Records from a data collection:
Start of Block
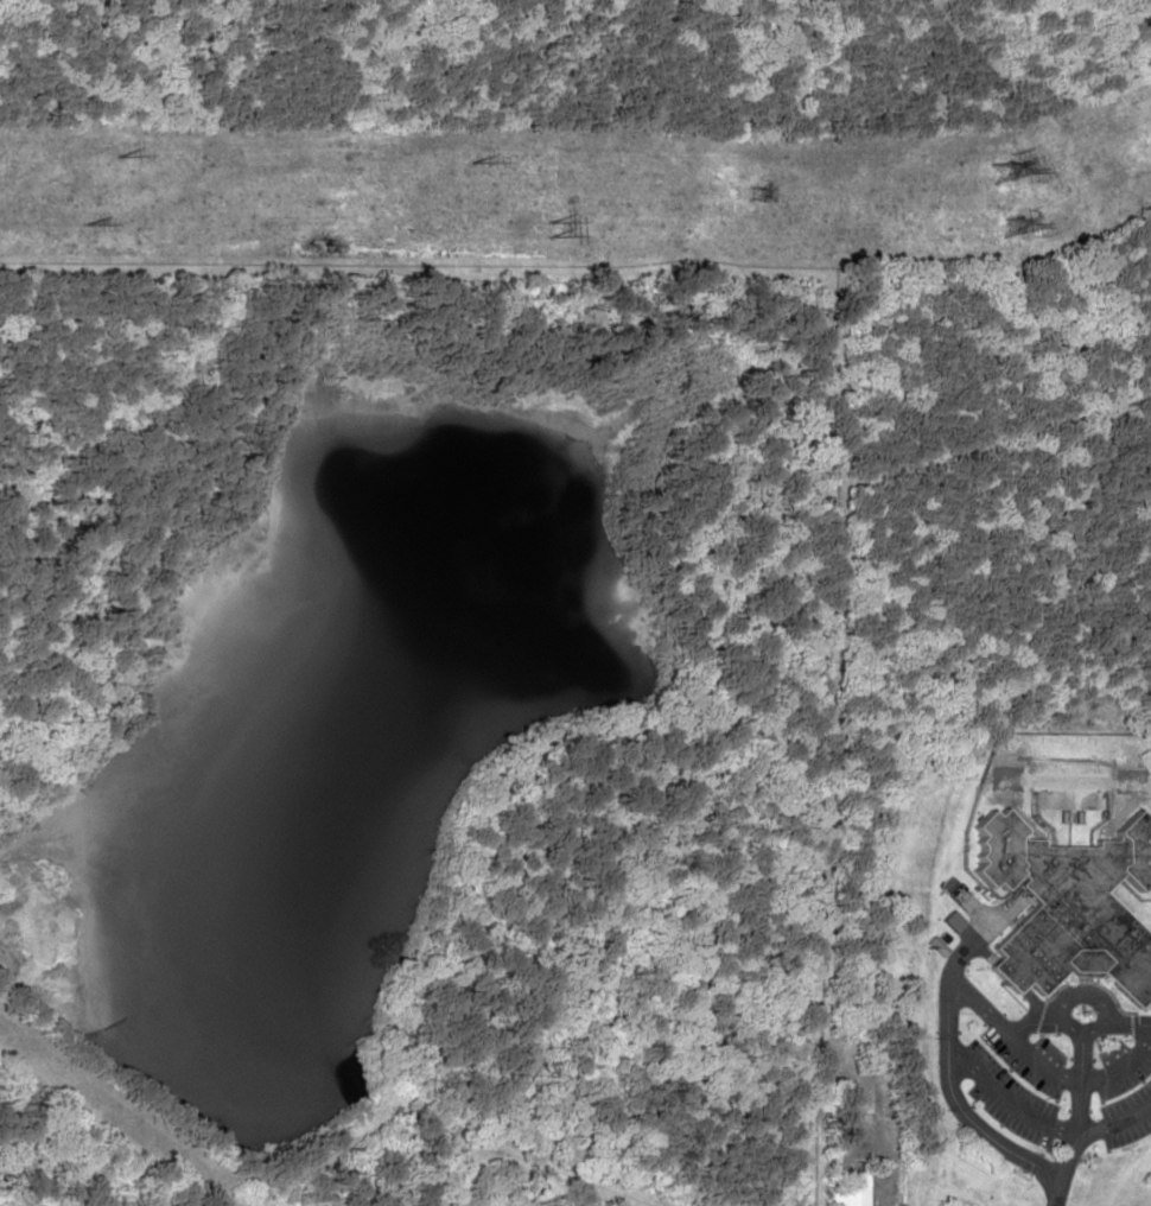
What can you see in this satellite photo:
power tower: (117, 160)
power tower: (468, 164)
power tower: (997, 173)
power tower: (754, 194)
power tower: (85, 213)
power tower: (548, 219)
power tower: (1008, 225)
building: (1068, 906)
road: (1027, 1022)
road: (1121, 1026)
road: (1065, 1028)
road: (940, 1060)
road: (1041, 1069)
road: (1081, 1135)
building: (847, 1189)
End of Block
= Problem details =
Transcribe every entry exactly, leaving out the pictures.

= Solution =
What can you see in this satellite photo:
power tower: (117, 160)
power tower: (468, 164)
power tower: (997, 173)
power tower: (754, 194)
power tower: (85, 213)
power tower: (548, 219)
power tower: (1008, 225)
building: (1068, 906)
road: (1027, 1022)
road: (1121, 1026)
road: (1065, 1028)
road: (940, 1060)
road: (1041, 1069)
road: (1081, 1135)
building: (847, 1189)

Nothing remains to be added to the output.